▶ [What is needed]: From the line containing "(425, 164) = (364, 171): black" down to the last line of the records below, copy every line exactly. Leave out everything before it.

(Data for this task begins)

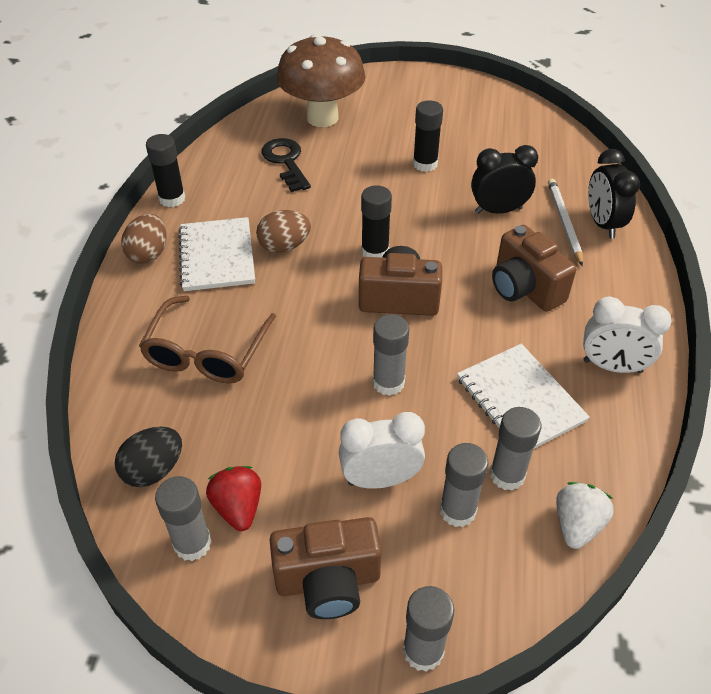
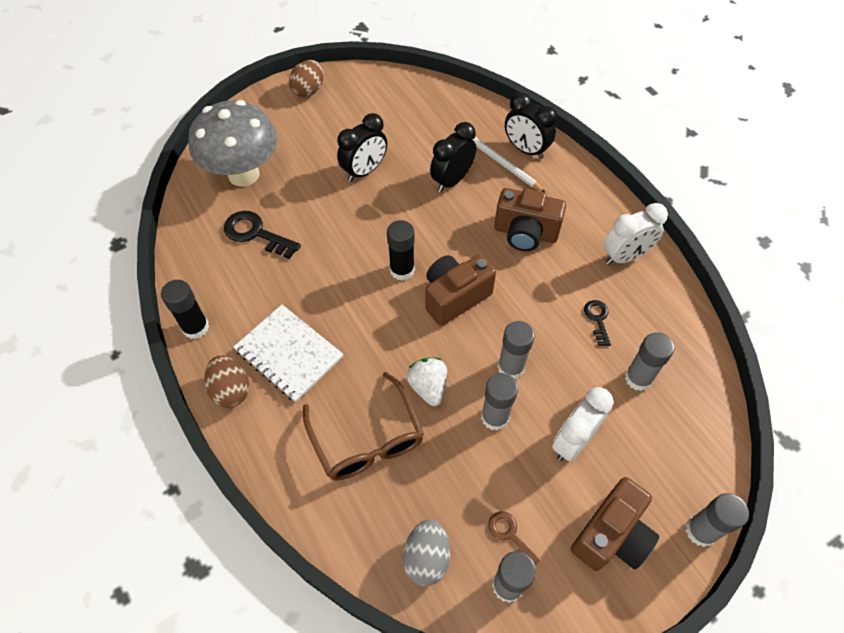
camera: 40 degrees left, 10 degrees up
(153, 470) = (426, 557): black egg -> grey egg
(238, 507) = (509, 535): red strawberry -> brown key
(284, 246) = (332, 310): brown egg -> brown egg (309, 90)
(322, 117) = (243, 174): brown mushroom -> grey mushroom
(425, 164) = (364, 171): black glue stick -> black clock
(457, 510) = (634, 425): grey glue stick -> grey glue stick (494, 417)
(520, 399) = (597, 319): white notebook -> black key
(577, 525) = (701, 381): white strawberry -> white strawberry (428, 387)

(Data for this task ends)

▶ [Your solution]:
(425, 164) = (364, 171): black glue stick -> black clock
(457, 510) = (634, 425): grey glue stick -> grey glue stick (494, 417)
(520, 399) = (597, 319): white notebook -> black key
(577, 525) = (701, 381): white strawberry -> white strawberry (428, 387)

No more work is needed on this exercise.